* Activity: Everything in the data below is left aside except the lines from the one containing "orange battery [136,130,171,171]" through the one containing "none -> grey plane [247,126,315,182]"; repeat those exactly.

▼

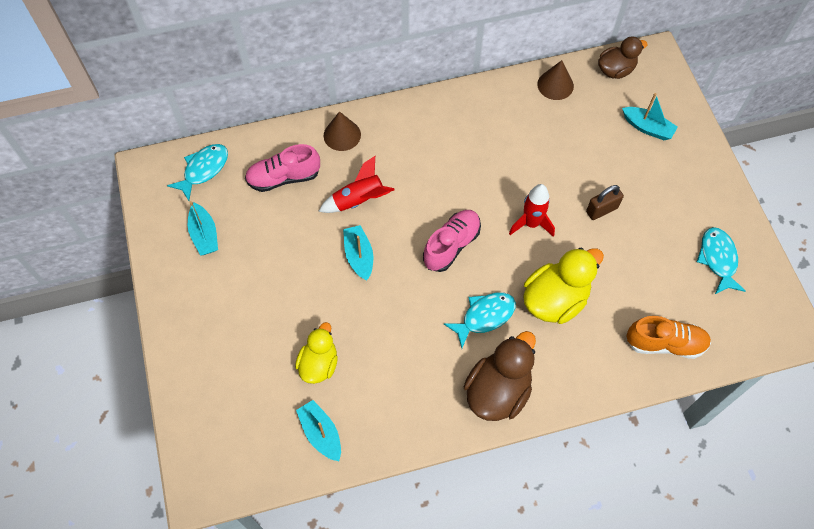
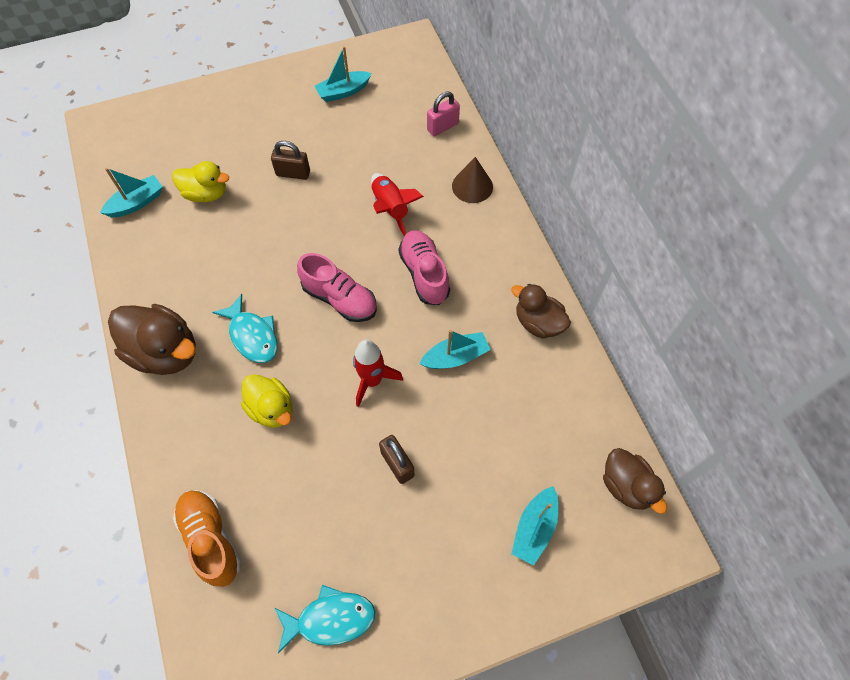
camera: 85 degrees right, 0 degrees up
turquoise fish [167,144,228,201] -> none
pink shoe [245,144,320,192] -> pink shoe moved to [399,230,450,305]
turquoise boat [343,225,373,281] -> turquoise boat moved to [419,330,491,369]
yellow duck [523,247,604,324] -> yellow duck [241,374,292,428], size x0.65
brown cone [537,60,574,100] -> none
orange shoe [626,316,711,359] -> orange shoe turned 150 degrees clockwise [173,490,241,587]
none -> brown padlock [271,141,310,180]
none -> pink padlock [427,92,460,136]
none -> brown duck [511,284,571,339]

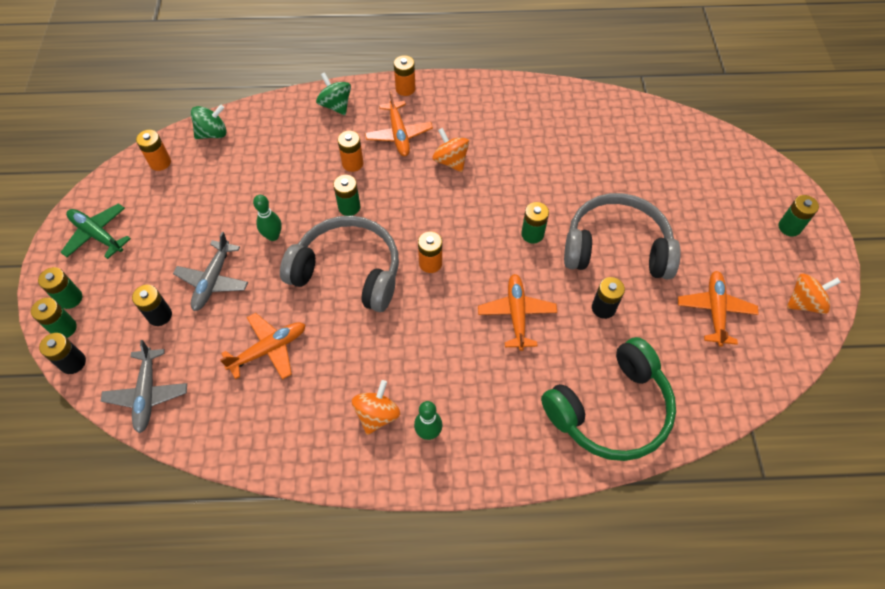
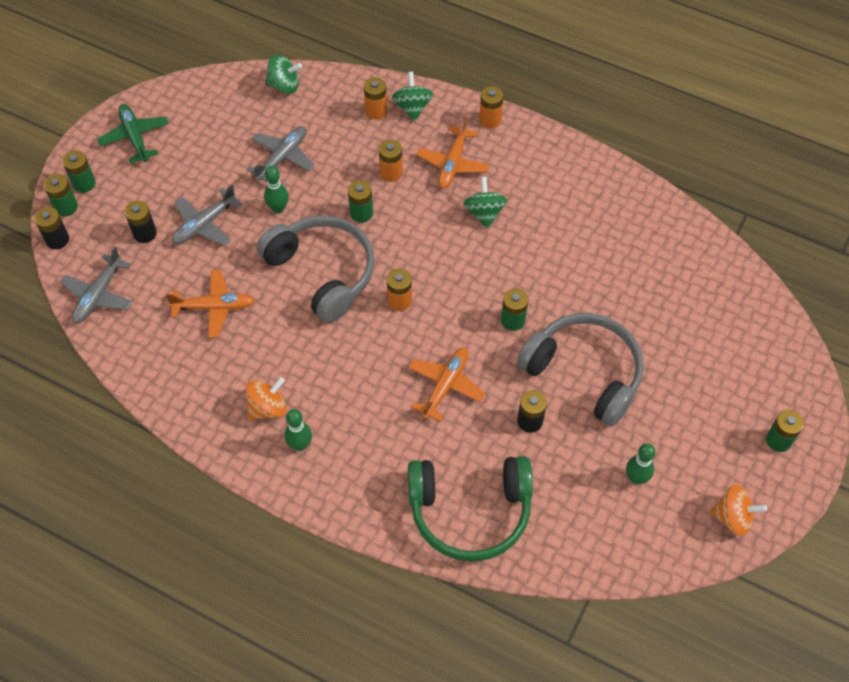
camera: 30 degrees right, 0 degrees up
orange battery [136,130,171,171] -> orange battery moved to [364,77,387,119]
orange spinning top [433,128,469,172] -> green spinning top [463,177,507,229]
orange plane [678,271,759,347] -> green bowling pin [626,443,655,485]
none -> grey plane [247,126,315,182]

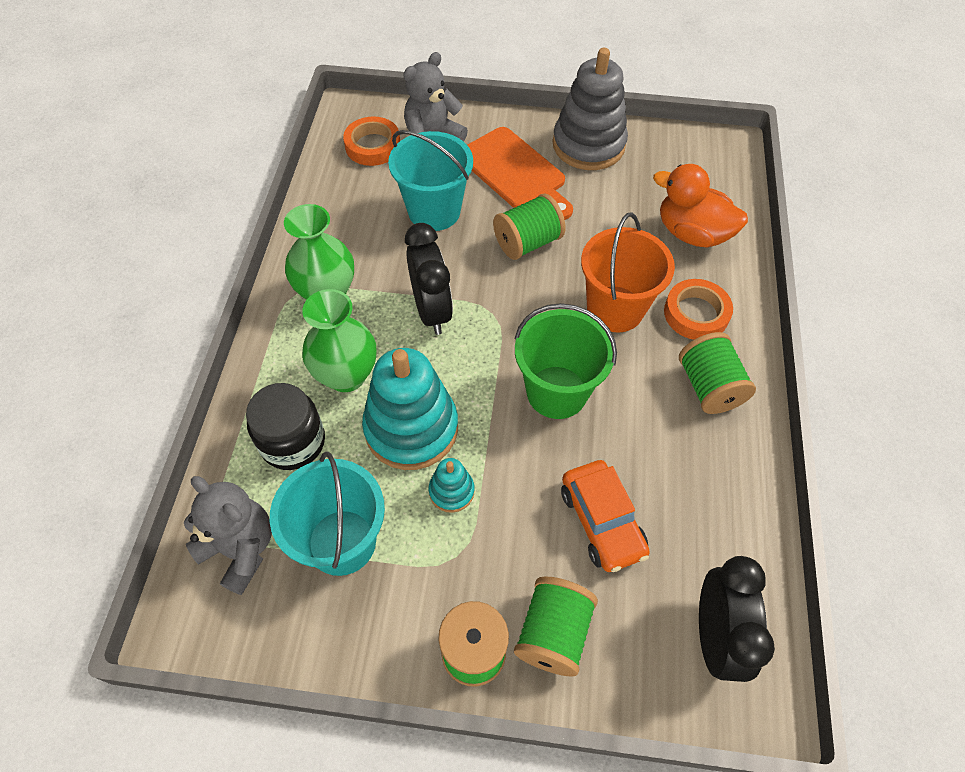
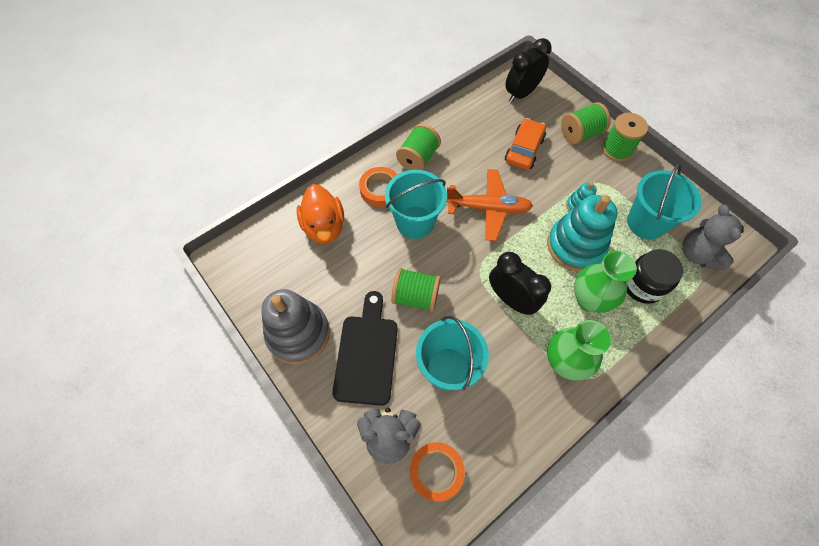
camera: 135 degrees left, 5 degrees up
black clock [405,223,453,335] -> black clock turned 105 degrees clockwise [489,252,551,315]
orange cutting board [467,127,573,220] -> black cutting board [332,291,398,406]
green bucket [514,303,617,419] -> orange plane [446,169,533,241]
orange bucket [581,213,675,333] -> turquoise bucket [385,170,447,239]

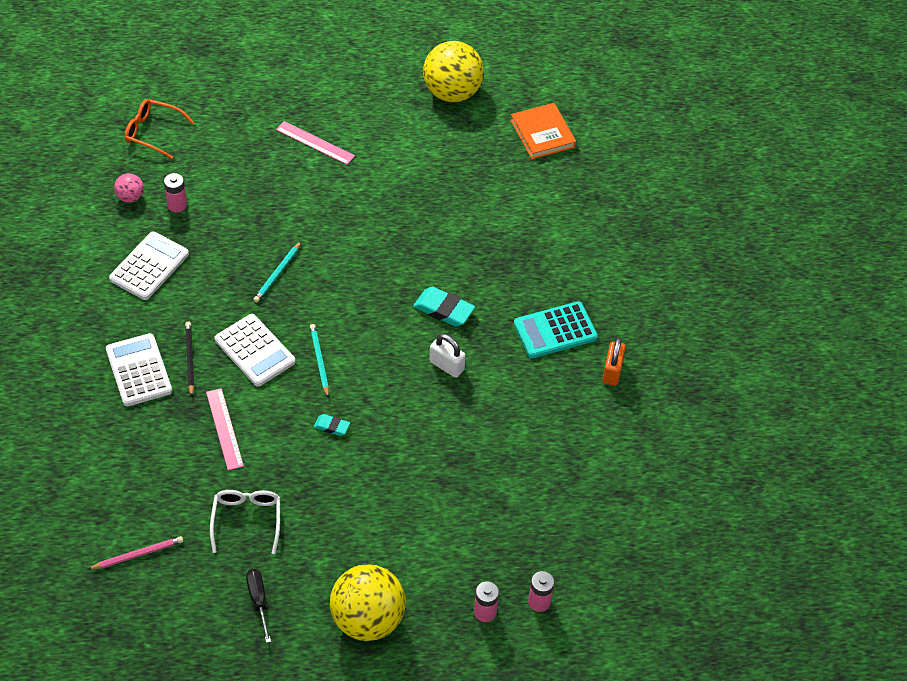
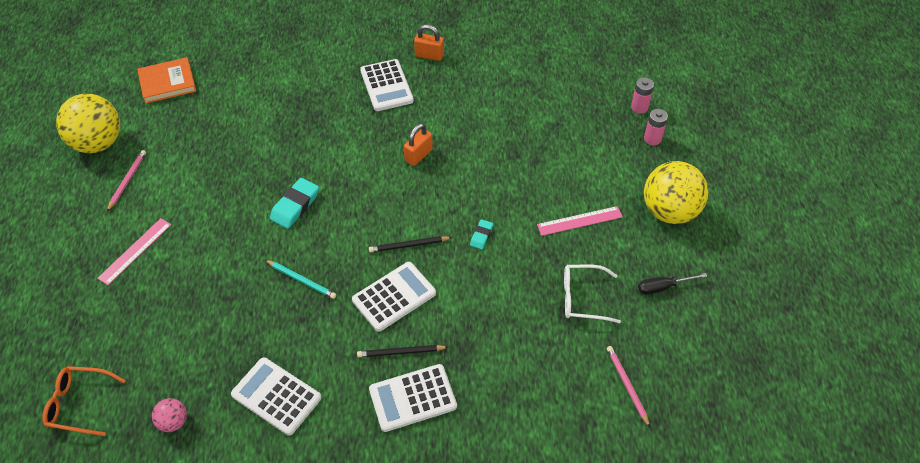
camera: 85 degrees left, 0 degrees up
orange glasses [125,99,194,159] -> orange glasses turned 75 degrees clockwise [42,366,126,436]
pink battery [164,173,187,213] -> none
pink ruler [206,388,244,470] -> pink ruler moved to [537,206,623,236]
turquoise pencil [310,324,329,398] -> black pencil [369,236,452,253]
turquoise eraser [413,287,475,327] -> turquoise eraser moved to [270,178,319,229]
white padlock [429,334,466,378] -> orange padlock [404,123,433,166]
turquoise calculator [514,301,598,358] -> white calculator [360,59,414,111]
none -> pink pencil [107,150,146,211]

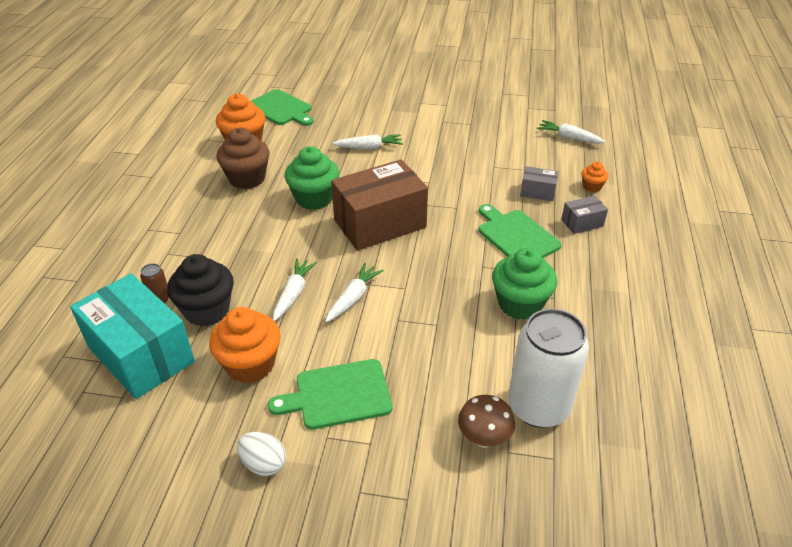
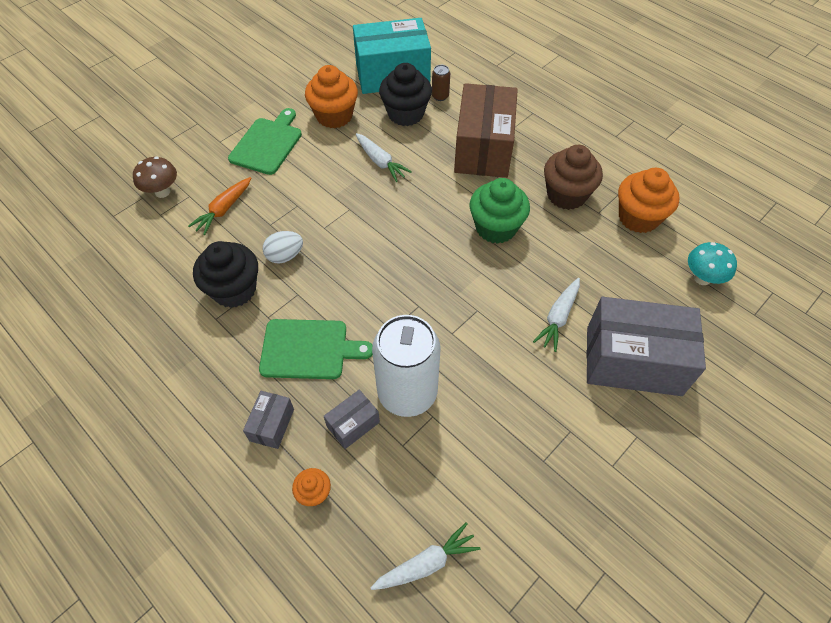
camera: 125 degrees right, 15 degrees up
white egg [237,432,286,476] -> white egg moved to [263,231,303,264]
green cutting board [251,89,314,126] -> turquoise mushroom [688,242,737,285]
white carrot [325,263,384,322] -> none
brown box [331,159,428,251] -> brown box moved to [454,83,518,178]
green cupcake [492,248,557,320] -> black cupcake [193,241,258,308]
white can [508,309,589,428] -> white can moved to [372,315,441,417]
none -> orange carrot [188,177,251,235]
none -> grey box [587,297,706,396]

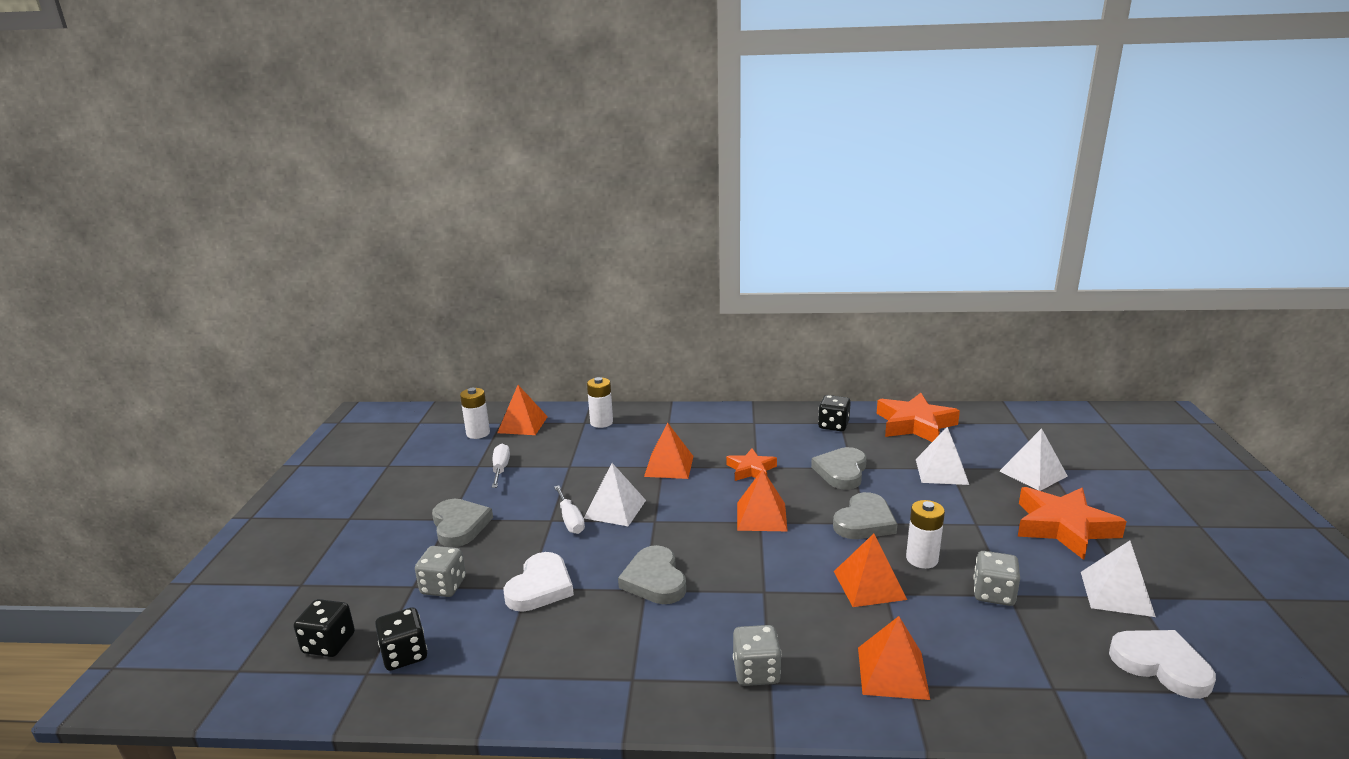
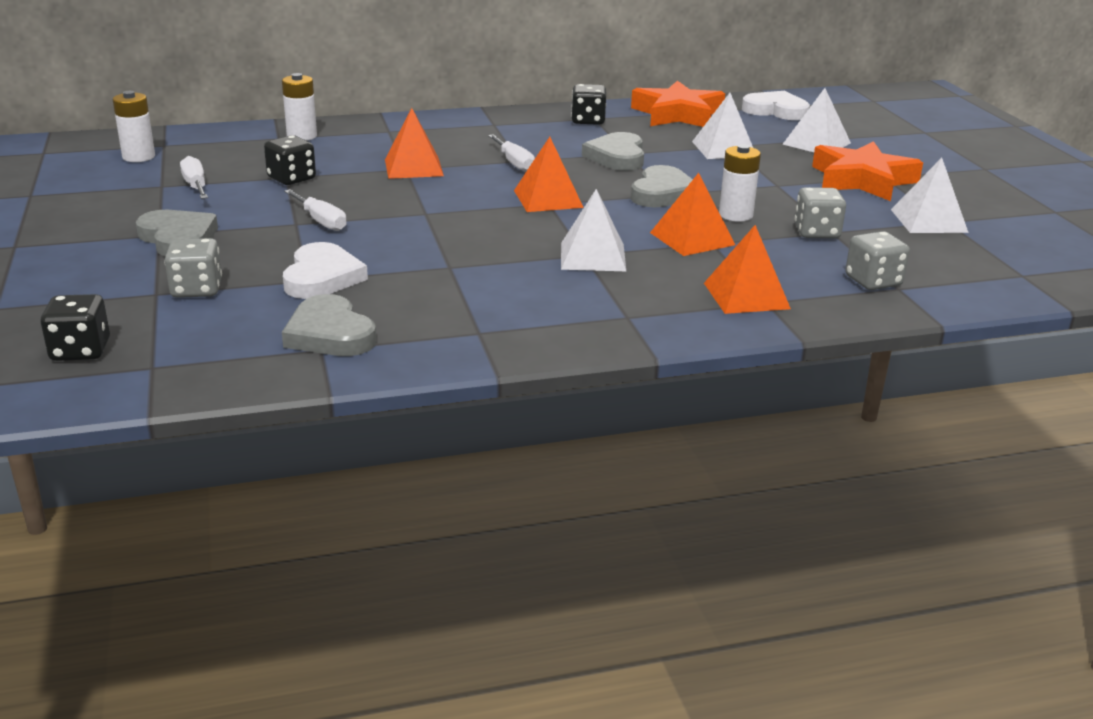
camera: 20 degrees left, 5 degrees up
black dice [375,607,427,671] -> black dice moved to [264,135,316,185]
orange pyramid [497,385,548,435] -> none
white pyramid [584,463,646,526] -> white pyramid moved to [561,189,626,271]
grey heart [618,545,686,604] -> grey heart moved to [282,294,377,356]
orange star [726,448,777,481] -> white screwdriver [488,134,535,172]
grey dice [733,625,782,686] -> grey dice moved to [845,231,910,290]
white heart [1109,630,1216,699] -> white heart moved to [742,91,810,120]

▲

* Answer for this exercise:
orange battery [136,130,171,171] -> orange battery moved to [364,77,387,119]
orange spinning top [433,128,469,172] -> green spinning top [463,177,507,229]
orange plane [678,271,759,347] -> green bowling pin [626,443,655,485]
none -> grey plane [247,126,315,182]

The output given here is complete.